(DATA SHOWN Opens)

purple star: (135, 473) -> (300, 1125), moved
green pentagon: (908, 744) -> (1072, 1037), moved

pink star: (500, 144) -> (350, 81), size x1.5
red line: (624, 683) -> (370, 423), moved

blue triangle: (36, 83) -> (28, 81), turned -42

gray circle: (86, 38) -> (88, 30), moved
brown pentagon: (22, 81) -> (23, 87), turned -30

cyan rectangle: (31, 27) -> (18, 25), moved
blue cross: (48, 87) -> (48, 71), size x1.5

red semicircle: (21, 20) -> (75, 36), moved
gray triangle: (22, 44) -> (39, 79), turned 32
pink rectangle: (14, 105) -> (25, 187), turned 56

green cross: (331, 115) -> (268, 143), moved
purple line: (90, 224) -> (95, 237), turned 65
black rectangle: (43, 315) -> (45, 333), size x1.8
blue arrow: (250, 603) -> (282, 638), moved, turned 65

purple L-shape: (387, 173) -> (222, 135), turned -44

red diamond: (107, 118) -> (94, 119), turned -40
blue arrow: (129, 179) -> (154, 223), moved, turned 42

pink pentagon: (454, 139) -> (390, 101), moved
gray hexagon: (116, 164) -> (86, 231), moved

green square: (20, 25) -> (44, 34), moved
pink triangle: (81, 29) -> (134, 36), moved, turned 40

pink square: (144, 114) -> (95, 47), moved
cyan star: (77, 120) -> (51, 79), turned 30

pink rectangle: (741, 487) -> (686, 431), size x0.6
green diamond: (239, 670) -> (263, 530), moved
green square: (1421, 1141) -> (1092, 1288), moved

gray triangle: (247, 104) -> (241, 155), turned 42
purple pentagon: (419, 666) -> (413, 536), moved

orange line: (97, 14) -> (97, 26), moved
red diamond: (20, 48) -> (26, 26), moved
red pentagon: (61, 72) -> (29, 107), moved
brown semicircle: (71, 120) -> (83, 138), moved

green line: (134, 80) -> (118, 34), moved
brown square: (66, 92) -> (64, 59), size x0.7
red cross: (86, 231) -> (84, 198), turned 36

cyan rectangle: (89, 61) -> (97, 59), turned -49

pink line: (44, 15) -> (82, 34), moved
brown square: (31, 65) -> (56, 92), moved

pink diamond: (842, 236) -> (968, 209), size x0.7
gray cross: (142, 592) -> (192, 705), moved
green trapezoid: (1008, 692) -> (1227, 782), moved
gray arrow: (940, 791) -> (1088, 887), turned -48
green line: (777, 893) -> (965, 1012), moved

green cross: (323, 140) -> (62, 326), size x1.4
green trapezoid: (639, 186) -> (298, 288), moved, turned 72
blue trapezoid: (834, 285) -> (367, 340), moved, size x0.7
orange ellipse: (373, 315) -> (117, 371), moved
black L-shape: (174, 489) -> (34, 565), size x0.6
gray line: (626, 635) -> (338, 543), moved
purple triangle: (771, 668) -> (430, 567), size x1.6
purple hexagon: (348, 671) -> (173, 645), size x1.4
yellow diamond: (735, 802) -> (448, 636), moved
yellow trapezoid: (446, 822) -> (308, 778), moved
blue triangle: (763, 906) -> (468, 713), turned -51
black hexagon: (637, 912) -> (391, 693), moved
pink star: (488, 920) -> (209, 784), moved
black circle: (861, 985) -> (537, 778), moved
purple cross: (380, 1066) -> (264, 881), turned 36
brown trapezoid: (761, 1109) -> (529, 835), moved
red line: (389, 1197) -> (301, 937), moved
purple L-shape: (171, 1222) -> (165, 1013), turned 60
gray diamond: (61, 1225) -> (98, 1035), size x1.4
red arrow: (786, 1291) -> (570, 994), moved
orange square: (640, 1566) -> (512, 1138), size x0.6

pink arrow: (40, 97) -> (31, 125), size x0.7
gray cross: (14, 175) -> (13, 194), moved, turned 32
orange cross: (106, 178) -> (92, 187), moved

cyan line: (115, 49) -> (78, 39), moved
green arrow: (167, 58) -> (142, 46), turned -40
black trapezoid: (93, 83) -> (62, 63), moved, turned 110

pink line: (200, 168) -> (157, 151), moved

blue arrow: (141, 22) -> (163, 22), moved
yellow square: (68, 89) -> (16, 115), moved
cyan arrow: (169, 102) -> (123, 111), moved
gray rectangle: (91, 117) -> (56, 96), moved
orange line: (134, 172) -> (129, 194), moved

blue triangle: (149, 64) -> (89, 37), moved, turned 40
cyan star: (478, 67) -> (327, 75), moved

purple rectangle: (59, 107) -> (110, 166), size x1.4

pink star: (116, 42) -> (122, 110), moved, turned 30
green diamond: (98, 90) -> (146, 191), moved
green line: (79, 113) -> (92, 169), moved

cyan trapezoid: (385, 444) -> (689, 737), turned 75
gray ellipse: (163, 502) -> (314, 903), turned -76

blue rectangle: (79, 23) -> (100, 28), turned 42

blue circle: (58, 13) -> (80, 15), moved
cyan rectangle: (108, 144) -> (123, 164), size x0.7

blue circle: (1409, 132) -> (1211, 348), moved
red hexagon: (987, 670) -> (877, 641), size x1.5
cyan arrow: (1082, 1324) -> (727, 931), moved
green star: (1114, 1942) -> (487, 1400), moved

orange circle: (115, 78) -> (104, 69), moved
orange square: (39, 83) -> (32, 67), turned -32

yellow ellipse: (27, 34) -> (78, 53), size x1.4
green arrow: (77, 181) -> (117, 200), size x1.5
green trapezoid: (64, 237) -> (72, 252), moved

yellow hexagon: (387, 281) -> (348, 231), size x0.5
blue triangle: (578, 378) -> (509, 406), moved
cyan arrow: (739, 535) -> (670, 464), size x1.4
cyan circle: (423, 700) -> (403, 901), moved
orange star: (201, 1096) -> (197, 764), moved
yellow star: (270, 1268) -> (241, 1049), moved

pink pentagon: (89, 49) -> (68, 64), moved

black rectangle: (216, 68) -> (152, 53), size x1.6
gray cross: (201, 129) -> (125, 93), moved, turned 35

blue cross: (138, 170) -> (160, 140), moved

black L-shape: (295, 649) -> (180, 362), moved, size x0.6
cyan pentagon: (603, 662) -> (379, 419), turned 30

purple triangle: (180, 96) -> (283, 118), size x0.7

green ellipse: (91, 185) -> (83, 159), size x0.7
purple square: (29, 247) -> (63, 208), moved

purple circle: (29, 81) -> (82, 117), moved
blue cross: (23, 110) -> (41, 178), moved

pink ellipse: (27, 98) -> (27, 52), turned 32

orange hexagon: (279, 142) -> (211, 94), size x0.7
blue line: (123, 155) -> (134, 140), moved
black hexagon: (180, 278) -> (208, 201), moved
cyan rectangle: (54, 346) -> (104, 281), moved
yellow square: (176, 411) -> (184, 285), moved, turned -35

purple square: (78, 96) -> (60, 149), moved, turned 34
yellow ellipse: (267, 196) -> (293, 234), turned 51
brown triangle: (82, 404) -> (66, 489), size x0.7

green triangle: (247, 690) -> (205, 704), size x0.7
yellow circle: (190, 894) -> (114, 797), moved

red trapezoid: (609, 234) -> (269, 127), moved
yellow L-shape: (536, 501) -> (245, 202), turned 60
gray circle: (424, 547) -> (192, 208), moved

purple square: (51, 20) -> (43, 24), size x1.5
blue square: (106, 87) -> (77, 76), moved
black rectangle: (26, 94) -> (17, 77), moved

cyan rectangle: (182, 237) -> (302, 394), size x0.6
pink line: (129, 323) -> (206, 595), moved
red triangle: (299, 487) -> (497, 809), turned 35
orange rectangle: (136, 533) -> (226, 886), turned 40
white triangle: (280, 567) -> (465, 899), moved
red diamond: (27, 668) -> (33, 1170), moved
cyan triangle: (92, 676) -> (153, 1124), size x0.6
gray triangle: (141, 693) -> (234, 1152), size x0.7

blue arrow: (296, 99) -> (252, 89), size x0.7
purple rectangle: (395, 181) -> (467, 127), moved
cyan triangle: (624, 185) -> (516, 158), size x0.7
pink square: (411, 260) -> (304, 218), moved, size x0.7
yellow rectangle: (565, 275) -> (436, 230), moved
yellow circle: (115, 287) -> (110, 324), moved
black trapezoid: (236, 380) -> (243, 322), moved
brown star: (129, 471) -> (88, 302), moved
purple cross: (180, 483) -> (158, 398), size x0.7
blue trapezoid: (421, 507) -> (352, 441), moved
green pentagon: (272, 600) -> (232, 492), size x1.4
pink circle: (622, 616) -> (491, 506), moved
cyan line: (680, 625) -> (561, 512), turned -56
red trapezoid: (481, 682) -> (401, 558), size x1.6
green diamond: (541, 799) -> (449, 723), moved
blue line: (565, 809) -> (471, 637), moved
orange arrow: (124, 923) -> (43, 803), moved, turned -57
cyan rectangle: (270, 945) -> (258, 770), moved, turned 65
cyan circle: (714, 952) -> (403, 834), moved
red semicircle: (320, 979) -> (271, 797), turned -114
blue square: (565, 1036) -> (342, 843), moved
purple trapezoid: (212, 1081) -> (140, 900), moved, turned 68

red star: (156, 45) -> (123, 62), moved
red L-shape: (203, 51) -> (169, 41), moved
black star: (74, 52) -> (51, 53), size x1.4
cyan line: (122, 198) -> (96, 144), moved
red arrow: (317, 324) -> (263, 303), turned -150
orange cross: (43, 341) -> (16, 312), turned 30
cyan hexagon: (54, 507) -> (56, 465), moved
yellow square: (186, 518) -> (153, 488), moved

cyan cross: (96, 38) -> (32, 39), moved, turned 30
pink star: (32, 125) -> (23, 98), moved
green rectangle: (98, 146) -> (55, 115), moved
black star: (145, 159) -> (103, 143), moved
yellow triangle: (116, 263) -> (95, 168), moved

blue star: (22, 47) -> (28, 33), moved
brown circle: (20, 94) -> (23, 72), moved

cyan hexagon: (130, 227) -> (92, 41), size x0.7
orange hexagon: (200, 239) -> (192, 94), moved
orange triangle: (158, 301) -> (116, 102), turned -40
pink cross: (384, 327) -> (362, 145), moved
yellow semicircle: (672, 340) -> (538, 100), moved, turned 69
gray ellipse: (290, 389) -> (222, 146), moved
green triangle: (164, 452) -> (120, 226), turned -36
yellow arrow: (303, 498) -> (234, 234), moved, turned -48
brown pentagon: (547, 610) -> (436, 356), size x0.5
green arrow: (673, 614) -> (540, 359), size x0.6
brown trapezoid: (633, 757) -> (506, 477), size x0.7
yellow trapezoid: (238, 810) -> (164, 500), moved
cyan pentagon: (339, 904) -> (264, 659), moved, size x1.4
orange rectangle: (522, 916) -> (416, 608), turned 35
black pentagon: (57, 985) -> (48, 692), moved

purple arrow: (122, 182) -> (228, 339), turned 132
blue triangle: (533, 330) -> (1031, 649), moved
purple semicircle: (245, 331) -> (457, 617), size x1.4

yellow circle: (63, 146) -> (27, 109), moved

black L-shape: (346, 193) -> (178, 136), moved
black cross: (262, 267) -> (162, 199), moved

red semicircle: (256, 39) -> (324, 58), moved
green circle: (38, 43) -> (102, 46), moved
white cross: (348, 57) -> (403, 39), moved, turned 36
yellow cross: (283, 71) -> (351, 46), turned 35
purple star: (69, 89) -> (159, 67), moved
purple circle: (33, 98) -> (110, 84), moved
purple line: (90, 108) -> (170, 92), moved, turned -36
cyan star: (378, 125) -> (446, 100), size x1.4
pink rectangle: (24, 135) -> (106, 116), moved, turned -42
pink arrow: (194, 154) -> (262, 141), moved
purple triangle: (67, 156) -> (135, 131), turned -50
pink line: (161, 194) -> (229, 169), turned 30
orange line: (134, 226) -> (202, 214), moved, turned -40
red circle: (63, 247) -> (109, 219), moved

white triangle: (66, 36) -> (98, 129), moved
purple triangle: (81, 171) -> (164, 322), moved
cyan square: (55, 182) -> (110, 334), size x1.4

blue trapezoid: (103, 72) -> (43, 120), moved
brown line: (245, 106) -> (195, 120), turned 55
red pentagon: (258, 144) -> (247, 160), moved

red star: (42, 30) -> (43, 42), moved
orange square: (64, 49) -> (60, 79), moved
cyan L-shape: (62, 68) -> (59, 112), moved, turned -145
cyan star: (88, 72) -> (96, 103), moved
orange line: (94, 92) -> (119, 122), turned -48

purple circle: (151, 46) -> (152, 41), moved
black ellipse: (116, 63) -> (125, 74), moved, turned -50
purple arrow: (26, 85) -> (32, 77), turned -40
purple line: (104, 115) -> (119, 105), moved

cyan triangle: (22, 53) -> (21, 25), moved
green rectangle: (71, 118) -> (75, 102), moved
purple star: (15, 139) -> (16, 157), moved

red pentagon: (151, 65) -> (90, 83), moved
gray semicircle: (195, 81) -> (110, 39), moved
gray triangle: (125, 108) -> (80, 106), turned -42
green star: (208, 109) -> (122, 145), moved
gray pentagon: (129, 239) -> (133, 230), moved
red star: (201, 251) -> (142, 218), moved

(DATA SHOWN Closes)

■ **EXERCISE DETAILS**:
What do the lines above say from the one containing "brown semicircle: (71, 120)" down to the one containing "gray line: (626, 635) -> (338, 543), moved"? Return them exactly, both end lines included, and only them.

■ **ANSWER SPACE**:
brown semicircle: (71, 120) -> (83, 138), moved

green line: (134, 80) -> (118, 34), moved
brown square: (66, 92) -> (64, 59), size x0.7
red cross: (86, 231) -> (84, 198), turned 36

cyan rectangle: (89, 61) -> (97, 59), turned -49

pink line: (44, 15) -> (82, 34), moved
brown square: (31, 65) -> (56, 92), moved

pink diamond: (842, 236) -> (968, 209), size x0.7
gray cross: (142, 592) -> (192, 705), moved
green trapezoid: (1008, 692) -> (1227, 782), moved
gray arrow: (940, 791) -> (1088, 887), turned -48
green line: (777, 893) -> (965, 1012), moved

green cross: (323, 140) -> (62, 326), size x1.4
green trapezoid: (639, 186) -> (298, 288), moved, turned 72
blue trapezoid: (834, 285) -> (367, 340), moved, size x0.7
orange ellipse: (373, 315) -> (117, 371), moved
black L-shape: (174, 489) -> (34, 565), size x0.6
gray line: (626, 635) -> (338, 543), moved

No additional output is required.